* _Items from a data source_
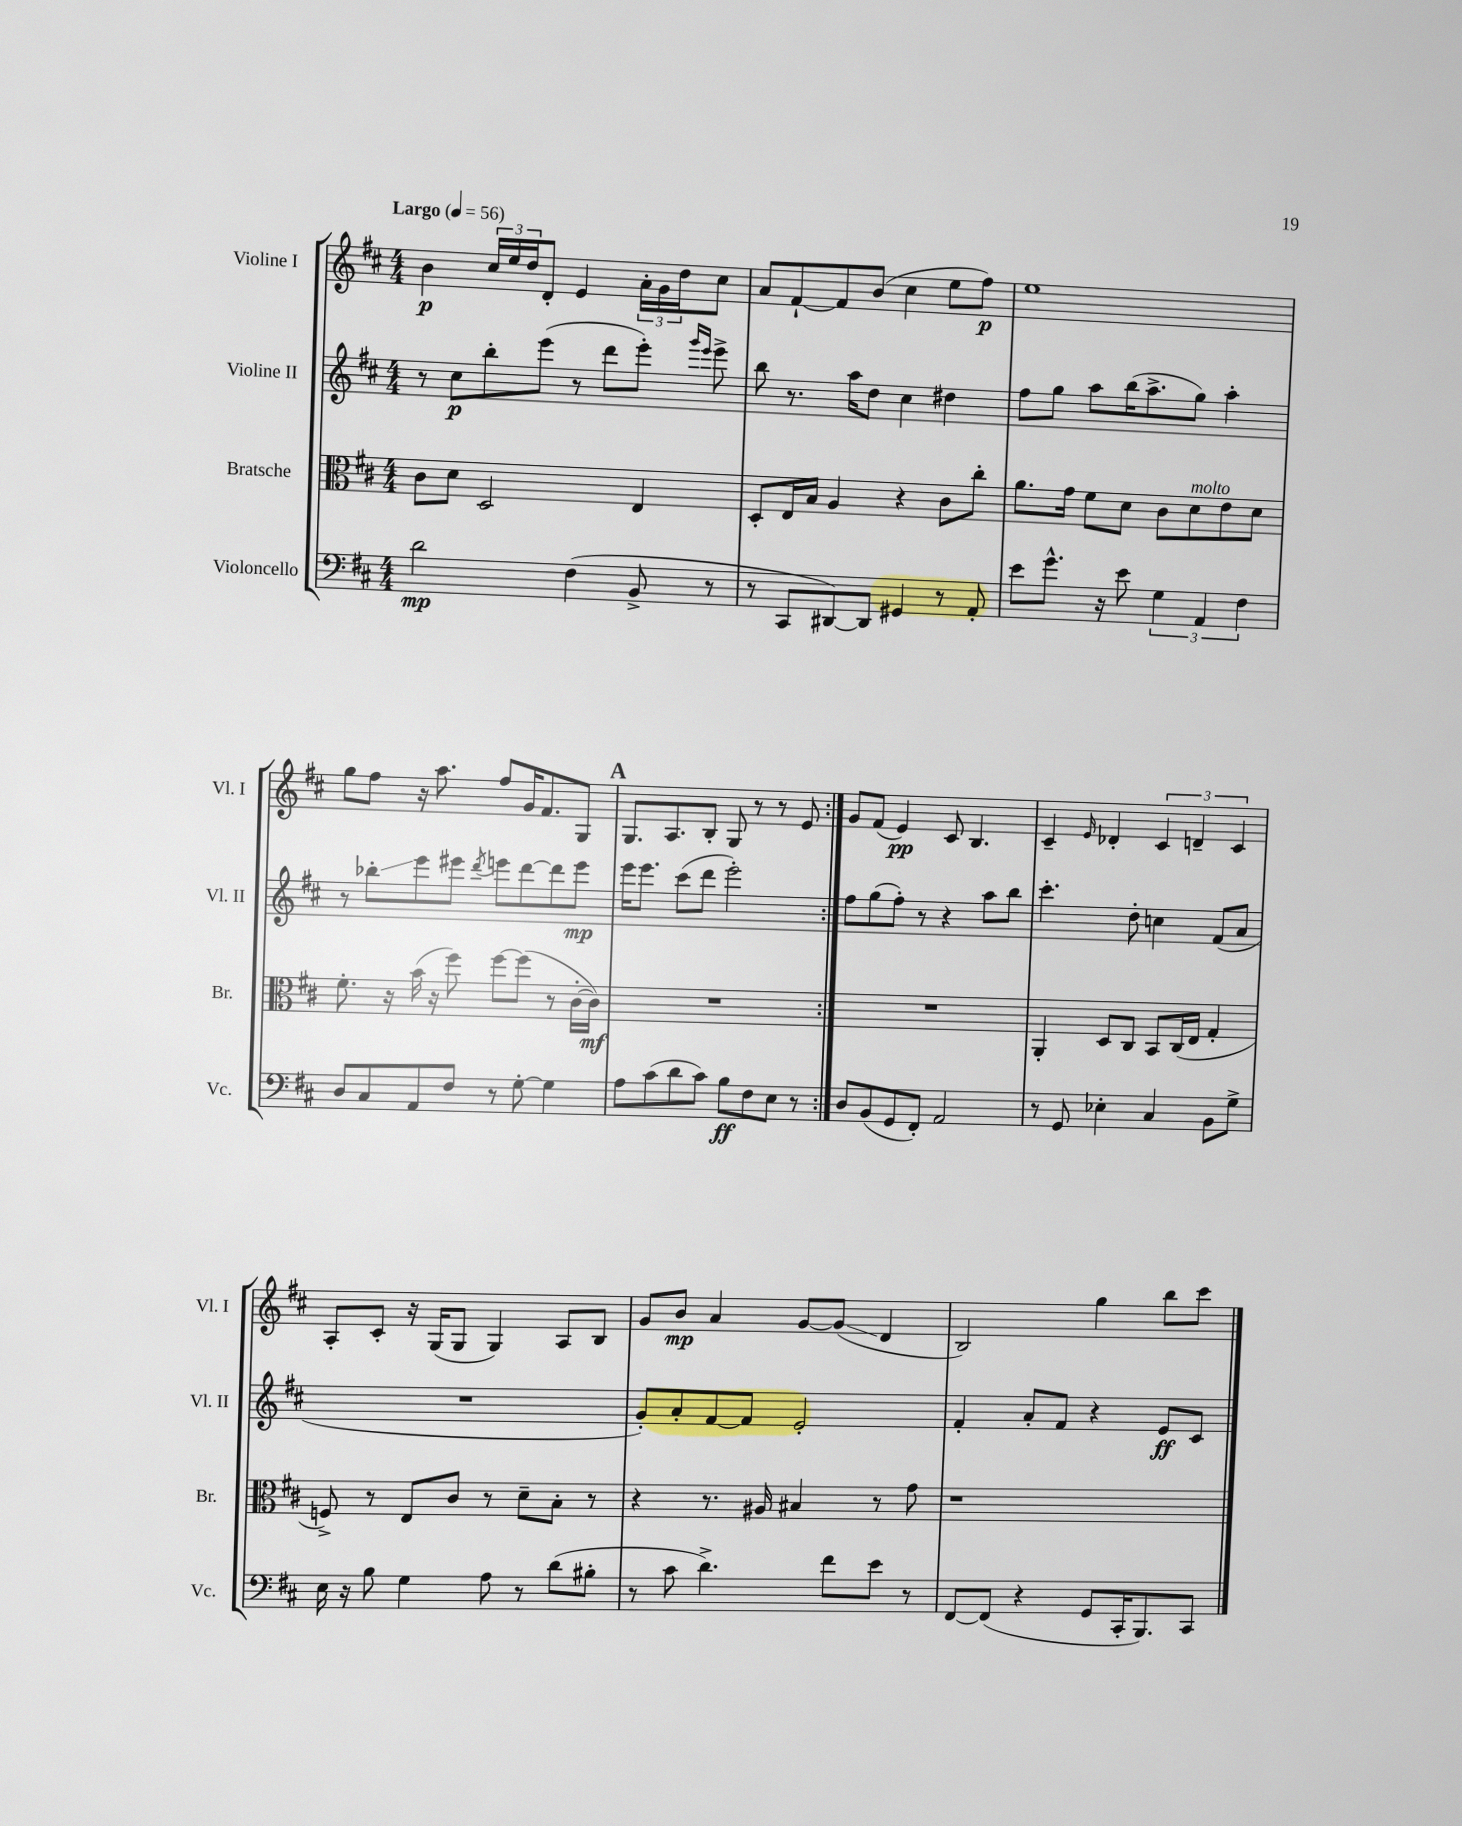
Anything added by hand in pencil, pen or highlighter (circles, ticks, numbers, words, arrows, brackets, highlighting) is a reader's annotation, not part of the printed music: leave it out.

**kern	**kern	**kern	**kern
*staff4	*staff3	*staff2	*staff1
*clefF4	*clefC3	*clefG2	*clefG2
*k[f#c#]	*k[f#c#]	*k[f#c#]	*k[f#c#]
*M4/4	*M4/4	*M4/4	*M4/4
*MM56	*MM56	*MM56	*MM56
2d	8c#	8r	4b
.	8d	8cc#	.
.	2D	8bb'	24cc#
.	.	.	24ee
.	.	.	24dd
.	.	(8eee	8d'
(4F#	.	8r	4e
.	.	8ddd	.
8BB^	4E	8eee')	24a'
.	.	.	24g
.	.	.	24dd
.	.	16qqggg	.
.	.	16qqeee	.
8r	.	8eee^	8cc#
=	=	=	=
8r	8D'	8bb	8a
8CC#	16E	8.r	[8f#`
.	16B	.	.
[8DD#)	4A	.	8f#]
.	.	16aa	.
8DD#]	.	8dd	(8b
4GG#	4r	4cc#	4cc#
8r	8c#	4dd#	8ee
8AA'	8cc#'	.	8ff#)
=	=	=	=
8e	8.a	8ff#	1ee
8.g^^	.	8gg	.
.	16g	.	.
.	8f#	8aa	.
16r	.	.	.
8e	8d	(16bb	.
.	.	8.aa^	.
6G	8c#	.	.
.	8d	8gg)	.
6AA	.	.	.
.	8e	4aa'	.
6F#	.	.	.
.	8d	.	.
=	=	=	=
8D	8.f#'	8r	8gg
8C#	.	8bb-'	8ff#
.	16r	.	.
8AA	(16b	8eee	16r
.	16r	.	8.aa
8F#	8ff#)	8eee#	.
.	.	8qddd	.
8r	[8ff#	8eee	8ff#
[8G'	(8ff#]	[8ddd	16g
.	.	.	8.f#
4G]	8r	8ddd]	.
.	[16c#'	8eee	8G
.	16c#])	.	.
=	=	=	=
8A	1r	16eee	8.G
.	.	8.eee	.
(8c#	.	.	.
.	.	.	8.A
8d	.	(8ccc#	.
8c#)	.	8ddd	8B'
8B	.	2eee')	8G
8F#	.	.	8r
8E	.	.	8r
8r	.	.	8e
=:|!	=:|!	=:|!	=:|!
8D	1r	8ff#	8g
(8BB	.	(8gg	(8f#
8GG	.	8ff#')	4e)
8FF#')	.	8r	.
2AA	.	4r	8c#
.	.	.	4.B
.	.	8aa	.
.	.	8bb	.
=	=	=	=
8r	4AA'	4.ccc#'	4c#~
8GG	.	.	.
.	.	.	16qqe
4E-'	8D	.	4d-'
.	8C#	8dd'	.
4C#	8BB	4cc	6c#
.	(16C#	.	.
.	.	.	6d~
.	16E	.	.
8BB	4G'	(8f#	.
.	.	.	6c#
8G^	.	8a	.
=	=	=	=
16E	8F^)	1r	8A'
16r	.	.	.
8B	8r	.	8c#'
4G	8E	.	16r
.	.	.	(16G
.	8c#	.	8G
8A	8r	.	4G)
8r	8d~	.	.
(8d	8B'	.	8A
8B#'	8r	.	8B
=	=	=	=
8r	4r	8g')	8g
8c#	.	8a'	8b
4.d^)	8.r	[8f#	4a
.	.	8f#]	.
.	16A#	.	.
.	4B#	2e'	[8g
8f#	.	.	(8g]
8e	8r	.	4d
8r	8g	.	.
=	=	=	=
[8FF#	1r	4f#'	2B)
(8FF#]	.	.	.
4r	.	8a'	.
.	.	8f#	.
8GG	.	4r	4gg
16CC#'	.	.	.
8.BBB)	.	.	.
.	.	8e	8bb
8CC#	.	8c#	8ccc#
==	==	==	==
*-	*-	*-	*-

* _What to produce_
Copy every line of the listing above exactly as it appears, leaving out the pictures.

* _Output below_
Anything added by hand in pencil, pen or highlighter (circles, ticks, numbers, words, arrows, brackets, highlighting) is a reader's annotation, not part of the printed music: leave it out.

**kern	**kern	**kern	**kern
*staff4	*staff3	*staff2	*staff1
*clefF4	*clefC3	*clefG2	*clefG2
*k[f#c#]	*k[f#c#]	*k[f#c#]	*k[f#c#]
*M4/4	*M4/4	*M4/4	*M4/4
*MM56	*MM56	*MM56	*MM56
2d	8c#	8r	4b
.	8d	8cc#	.
.	2D	8bb'	24cc#
.	.	.	24ee
.	.	.	24dd
.	.	(8eee	8d'
(4F#	.	8r	4e
.	.	8ddd	.
8BB^	4E	8eee')	24a'
.	.	.	24g
.	.	.	24dd
.	.	16qqggg	.
.	.	16qqeee	.
8r	.	8eee^	8cc#
=	=	=	=
8r	8D'	8bb	8a
8CC#	16E	8.r	[8f#`
.	16B	.	.
[8DD#)	4A	.	8f#]
.	.	16aa	.
8DD#]	.	8dd	(8b
4GG#	4r	4cc#	4cc#
8r	8c#	4dd#	8ee
8AA'	8cc#'	.	8ff#)
=	=	=	=
8e	8.a	8ff#	1ee
8.g^^	.	8gg	.
.	16g	.	.
.	8f#	8aa	.
16r	.	.	.
8e	8d	(16bb	.
.	.	8.aa^	.
6G	8c#	.	.
.	8d	8gg)	.
6AA	.	.	.
.	8e	4aa'	.
6F#	.	.	.
.	8d	.	.
=	=	=	=
8D	8.f#'	8r	8gg
8C#	.	8bb-'	8ff#
.	16r	.	.
8AA	(16b	8eee	16r
.	16r	.	8.aa
8F#	8ff#)	8eee#	.
.	.	8qddd	.
8r	[8ff#	8eee	8ff#
[8G'	(8ff#]	[8ddd	16g
.	.	.	8.f#
4G]	8r	8ddd]	.
.	[16c#'	8eee	8G
.	16c#])	.	.
=	=	=	=
8A	1r	16eee	8.G
.	.	8.eee	.
(8c#	.	.	.
.	.	.	8.A
8d	.	(8ccc#	.
8c#)	.	8ddd	8B'
8B	.	2eee')	8G
8F#	.	.	8r
8E	.	.	8r
8r	.	.	8e
=:|!	=:|!	=:|!	=:|!
8D	1r	8ff#	8g
(8BB	.	(8gg	(8f#
8GG	.	8ff#')	4e)
8FF#')	.	8r	.
2AA	.	4r	8c#
.	.	.	4.B
.	.	8aa	.
.	.	8bb	.
=	=	=	=
8r	4AA'	4.ccc#'	4c#~
8GG	.	.	.
.	.	.	16qqe
4E-'	8D	.	4d-'
.	8C#	8dd'	.
4C#	8BB	4cc	6c#
.	(16C#	.	.
.	.	.	6d~
.	16E	.	.
8BB	4G'	(8f#	.
.	.	.	6c#
8G^	.	8a	.
=	=	=	=
16E	8F^)	1r	8A'
16r	.	.	.
8B	8r	.	8c#'
4G	8E	.	16r
.	.	.	(16G
.	8c#	.	8G
8A	8r	.	4G)
8r	8d~	.	.
(8d	8B'	.	8A
8B#'	8r	.	8B
=	=	=	=
8r	4r	8g')	8g
8c#	.	8a'	8b
4.d^)	8.r	[8f#	4a
.	.	8f#]	.
.	16A#	.	.
.	4B#	2e'	[8g
8f#	.	.	(8g]
8e	8r	.	4d
8r	8g	.	.
=	=	=	=
[8FF#	1r	4f#'	2B)
(8FF#]	.	.	.
4r	.	8a'	.
.	.	8f#	.
8GG	.	4r	4gg
16CC#'	.	.	.
8.BBB)	.	.	.
.	.	8e	8bb
8CC#	.	8c#	8ccc#
==	==	==	==
*-	*-	*-	*-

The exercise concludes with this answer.